+++ RECORD SET +++
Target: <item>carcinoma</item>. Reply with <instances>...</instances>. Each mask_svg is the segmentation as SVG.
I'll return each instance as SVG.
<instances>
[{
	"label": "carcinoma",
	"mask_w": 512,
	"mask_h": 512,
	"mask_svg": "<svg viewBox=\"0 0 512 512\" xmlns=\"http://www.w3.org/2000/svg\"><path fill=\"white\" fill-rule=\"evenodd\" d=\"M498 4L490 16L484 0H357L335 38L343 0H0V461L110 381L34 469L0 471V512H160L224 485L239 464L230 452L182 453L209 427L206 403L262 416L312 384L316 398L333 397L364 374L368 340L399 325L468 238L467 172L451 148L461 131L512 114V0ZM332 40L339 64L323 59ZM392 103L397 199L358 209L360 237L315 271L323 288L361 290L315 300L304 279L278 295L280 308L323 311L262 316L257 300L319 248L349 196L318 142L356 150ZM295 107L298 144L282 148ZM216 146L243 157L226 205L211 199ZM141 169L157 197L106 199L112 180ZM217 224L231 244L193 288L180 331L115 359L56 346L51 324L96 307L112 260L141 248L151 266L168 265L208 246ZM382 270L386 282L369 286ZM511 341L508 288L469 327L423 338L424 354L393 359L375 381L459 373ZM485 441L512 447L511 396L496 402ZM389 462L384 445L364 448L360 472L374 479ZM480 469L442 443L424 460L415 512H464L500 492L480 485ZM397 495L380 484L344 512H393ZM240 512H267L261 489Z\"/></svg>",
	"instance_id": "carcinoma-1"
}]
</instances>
+++
REQUEST ▸
Copy out each line of the records where the string "instances" appears.

TASK SOLUTION ▸
Target: <item>carcinoma</item>. Reply with <instances>...</instances>. Each mask_svg is the segmentation as SVG.
<instances>
</instances>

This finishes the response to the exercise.